### About this task
What is the number of lines in the data below that hold the word "size"? Give nothing beyond that number.

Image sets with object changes

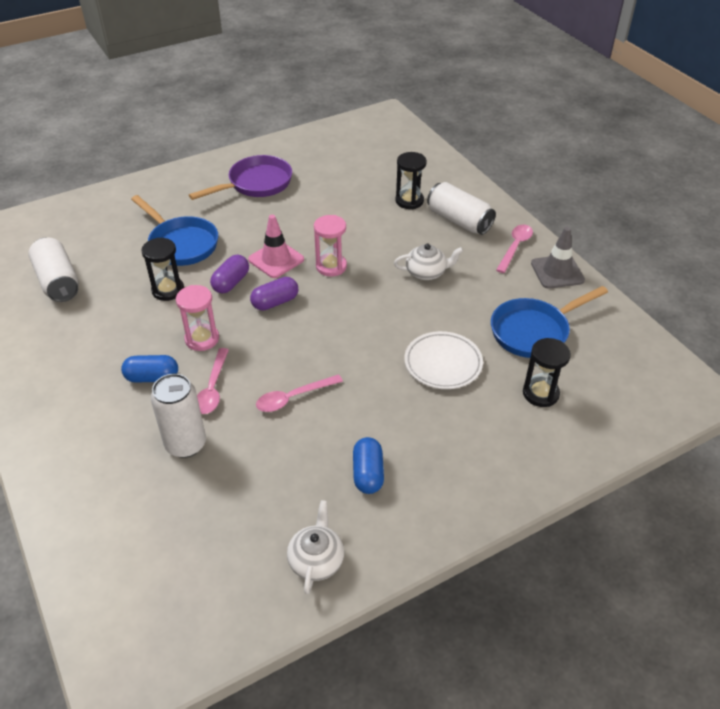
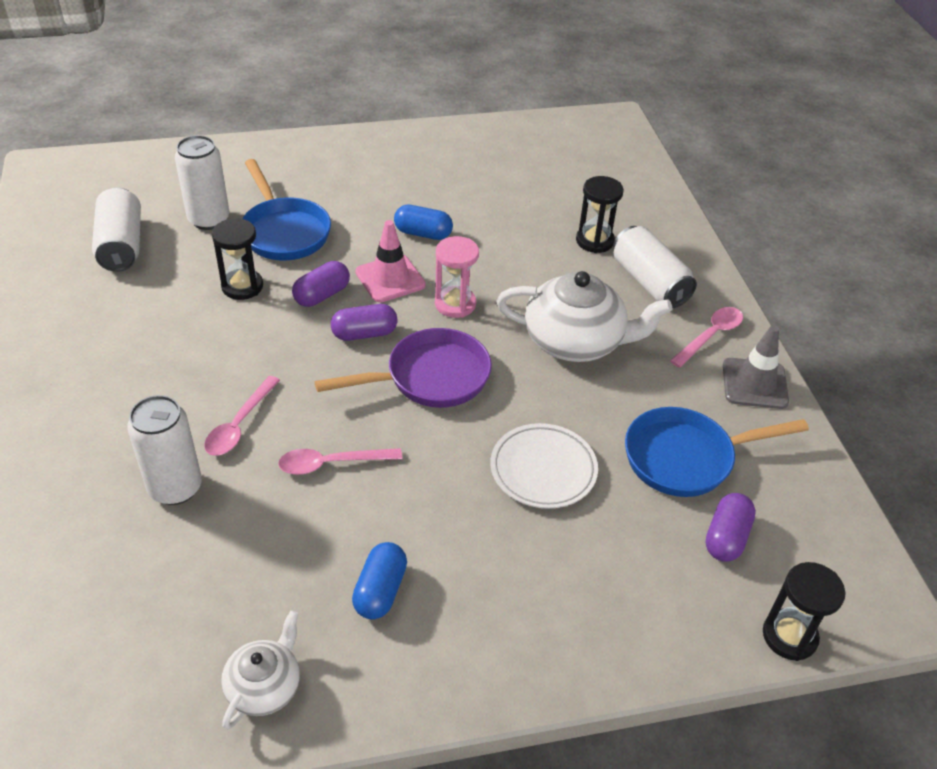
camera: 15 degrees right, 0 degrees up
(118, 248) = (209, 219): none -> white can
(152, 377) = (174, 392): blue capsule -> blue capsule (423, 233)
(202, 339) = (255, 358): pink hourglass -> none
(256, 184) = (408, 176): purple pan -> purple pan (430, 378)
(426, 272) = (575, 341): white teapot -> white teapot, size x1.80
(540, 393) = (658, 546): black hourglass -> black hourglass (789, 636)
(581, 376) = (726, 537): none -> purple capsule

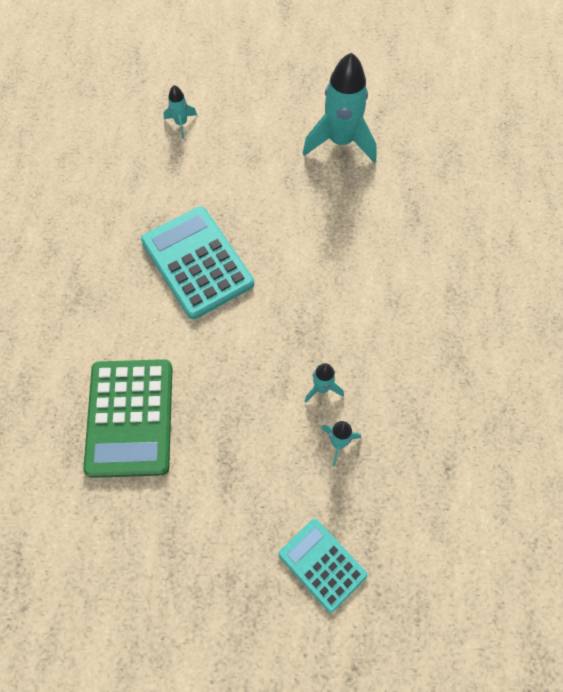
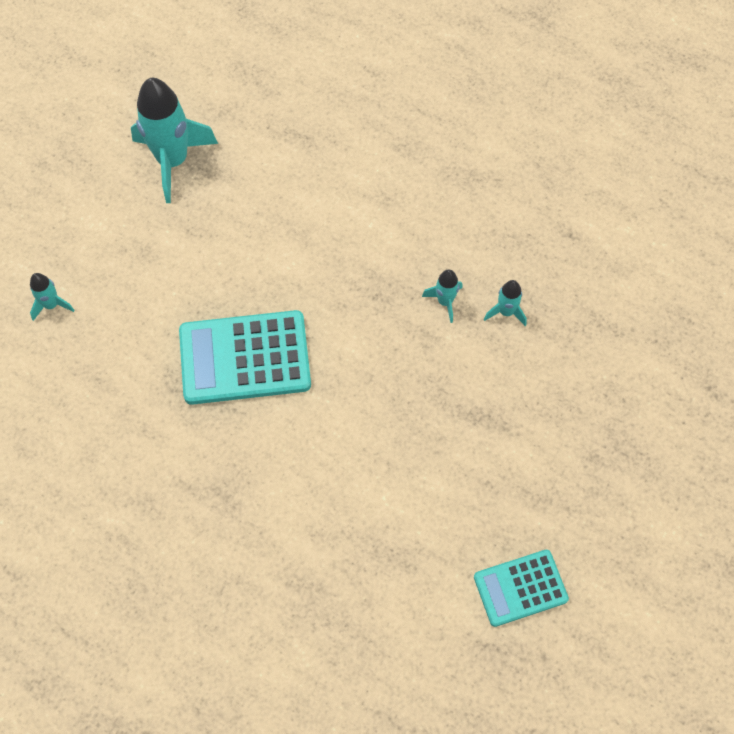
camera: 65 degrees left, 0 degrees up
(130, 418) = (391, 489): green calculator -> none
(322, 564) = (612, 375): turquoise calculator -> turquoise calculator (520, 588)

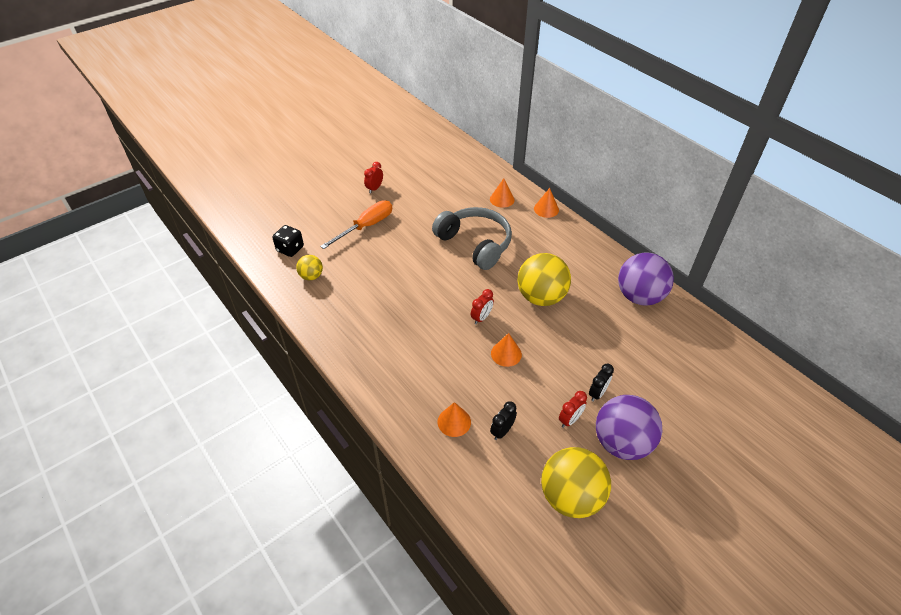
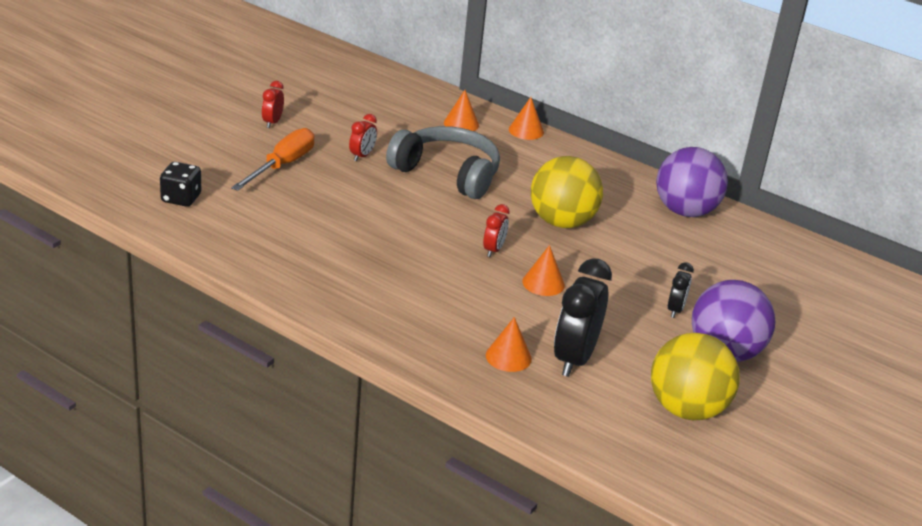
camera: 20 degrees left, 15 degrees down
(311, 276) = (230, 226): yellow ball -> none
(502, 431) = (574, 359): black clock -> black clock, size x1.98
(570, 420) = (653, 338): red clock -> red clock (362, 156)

### Expected answer
2